§ **Extracted records**

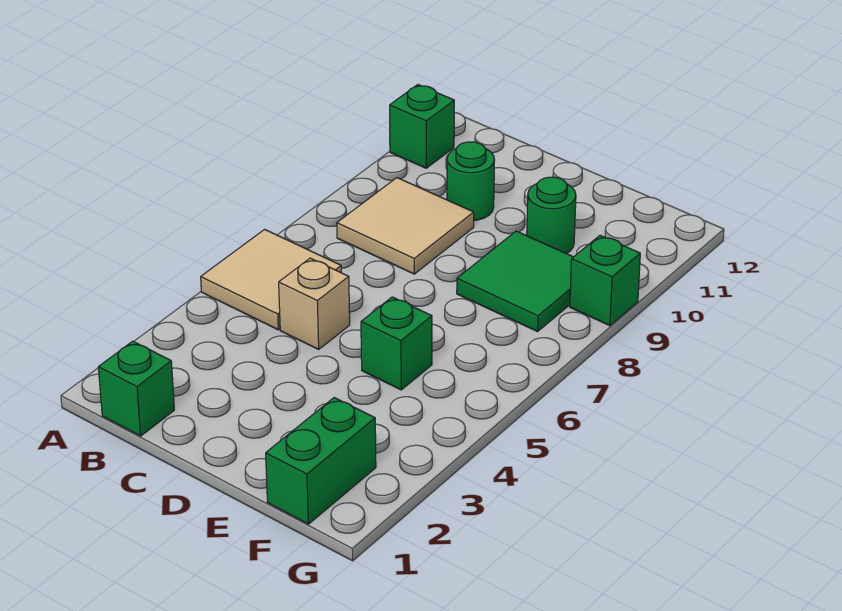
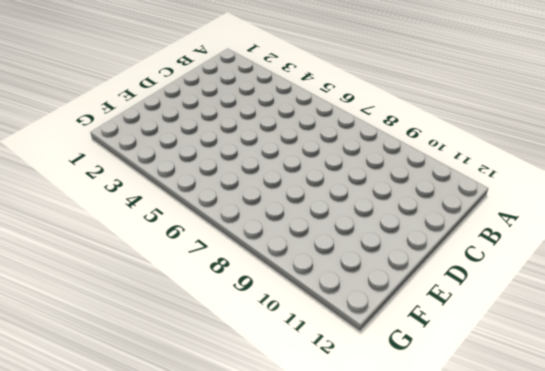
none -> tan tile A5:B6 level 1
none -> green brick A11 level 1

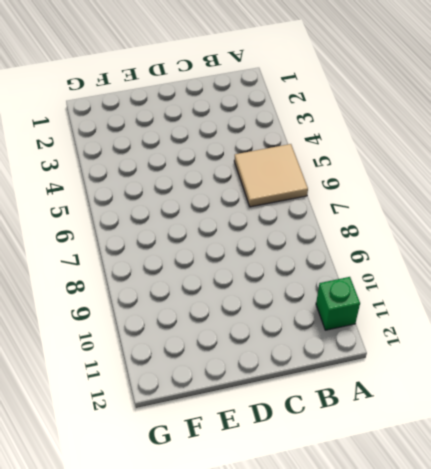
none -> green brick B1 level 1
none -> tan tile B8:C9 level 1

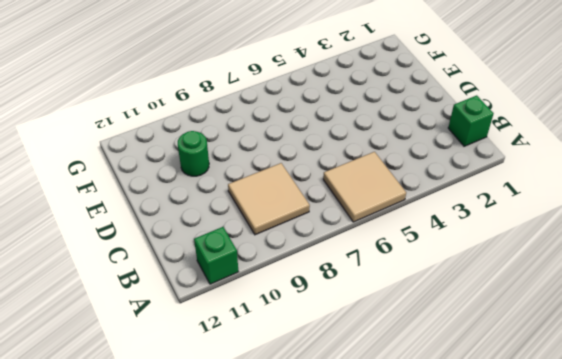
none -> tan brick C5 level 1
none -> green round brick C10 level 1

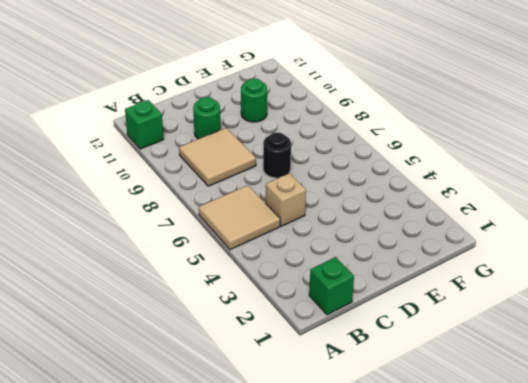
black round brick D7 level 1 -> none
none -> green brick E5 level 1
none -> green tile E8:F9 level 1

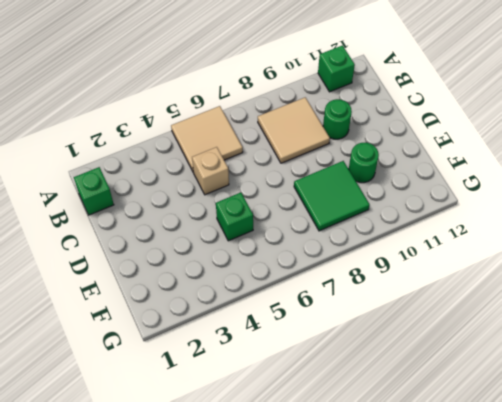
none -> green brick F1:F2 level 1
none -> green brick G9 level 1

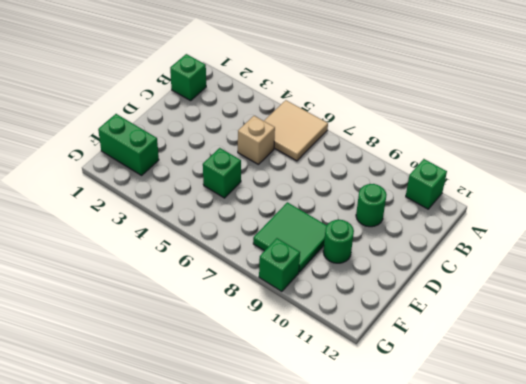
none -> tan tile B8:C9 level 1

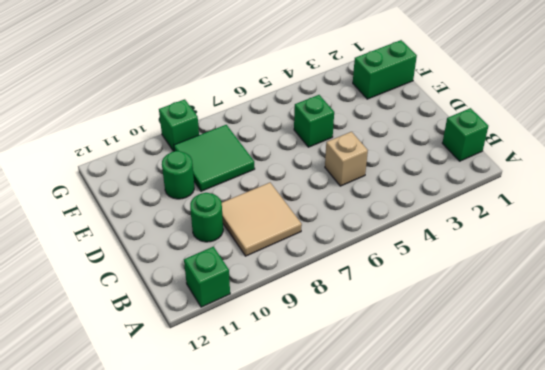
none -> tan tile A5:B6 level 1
---
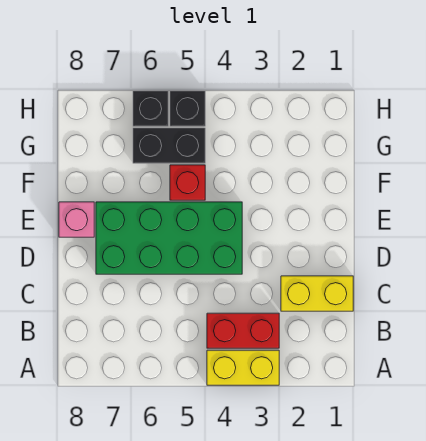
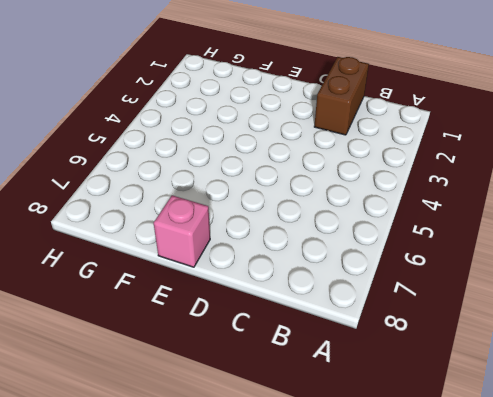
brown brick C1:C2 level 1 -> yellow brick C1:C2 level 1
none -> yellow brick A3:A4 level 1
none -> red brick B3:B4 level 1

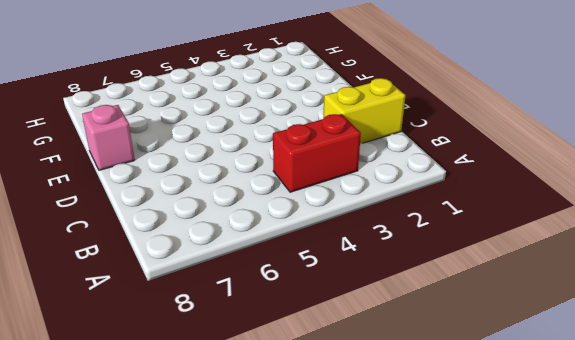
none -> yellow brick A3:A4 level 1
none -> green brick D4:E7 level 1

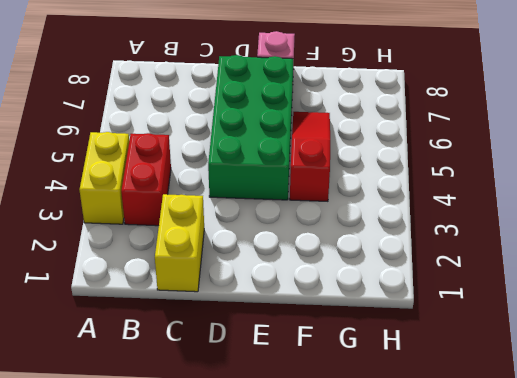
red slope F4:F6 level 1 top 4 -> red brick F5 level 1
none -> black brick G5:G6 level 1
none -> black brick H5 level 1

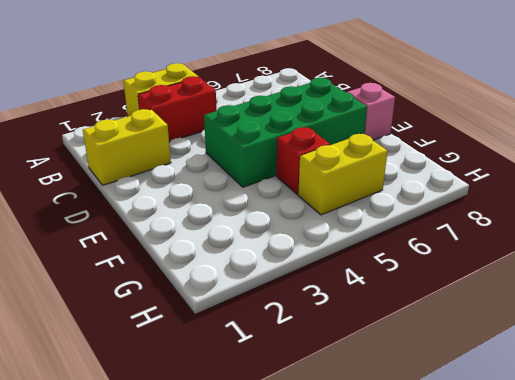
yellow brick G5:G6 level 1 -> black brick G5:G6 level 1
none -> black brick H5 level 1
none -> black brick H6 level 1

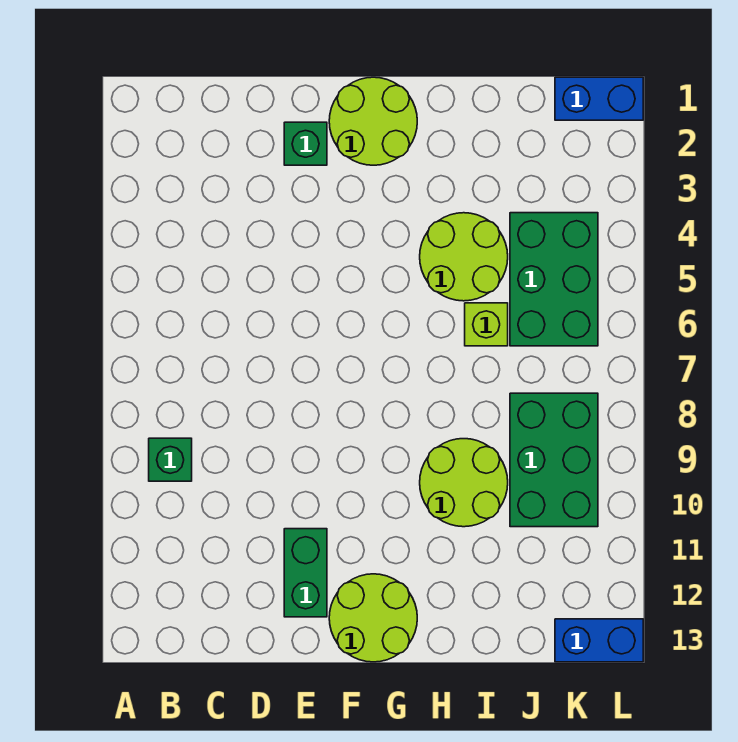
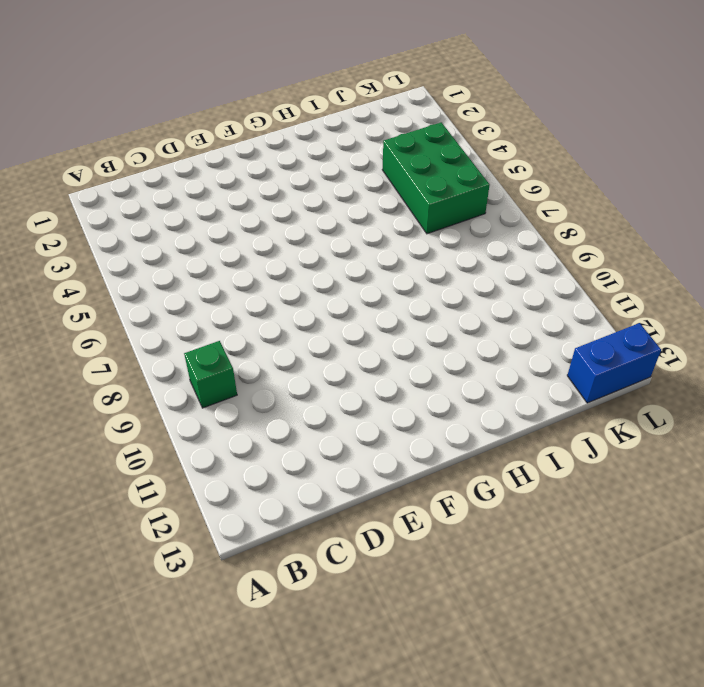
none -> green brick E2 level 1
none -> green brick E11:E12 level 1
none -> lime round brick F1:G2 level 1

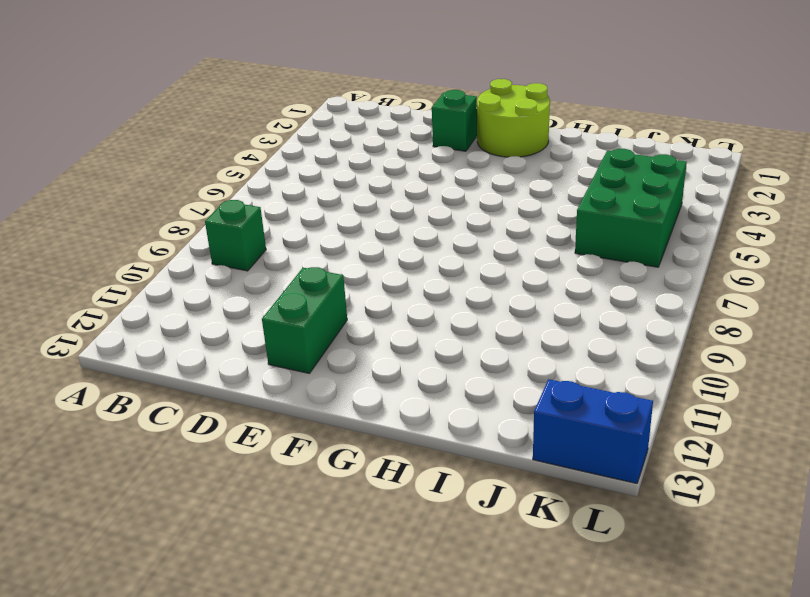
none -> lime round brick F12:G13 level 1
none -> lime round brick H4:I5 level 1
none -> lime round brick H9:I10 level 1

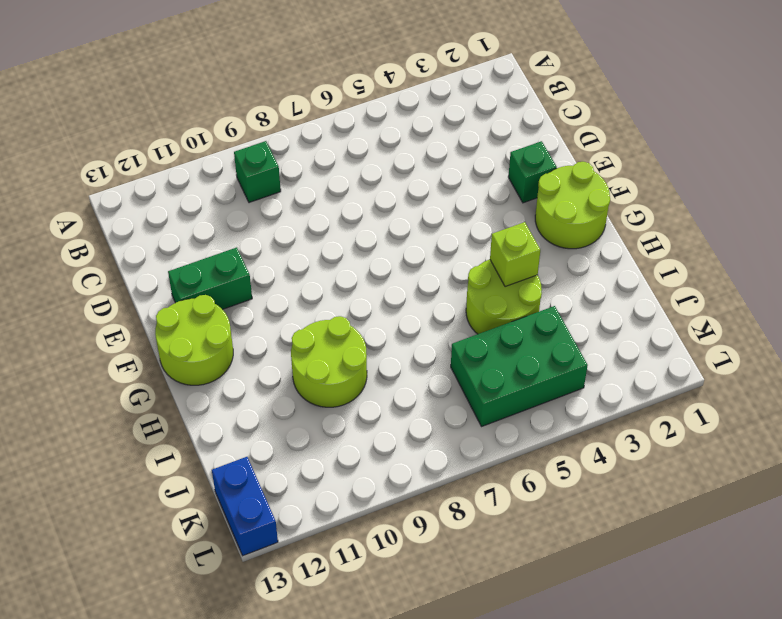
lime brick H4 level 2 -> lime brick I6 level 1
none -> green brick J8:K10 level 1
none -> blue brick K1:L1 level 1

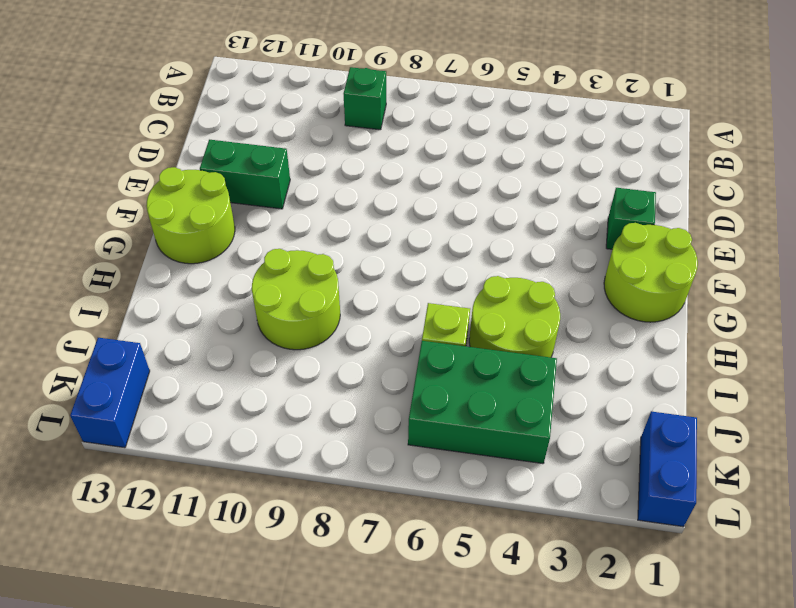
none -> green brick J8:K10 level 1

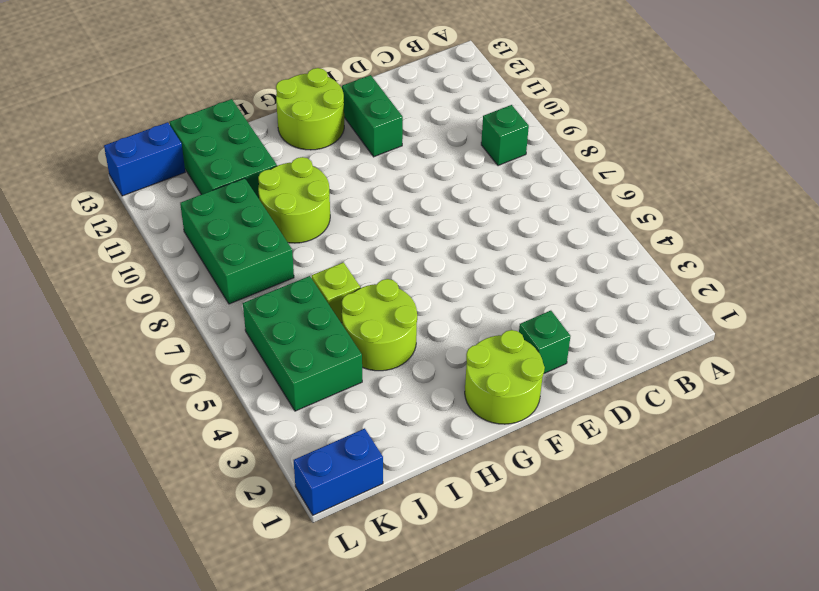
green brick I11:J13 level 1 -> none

§ **What is expected**
If a line in the listing above contains the word "yellow", include it in your count, then give only the final number.

§ **Task result**
4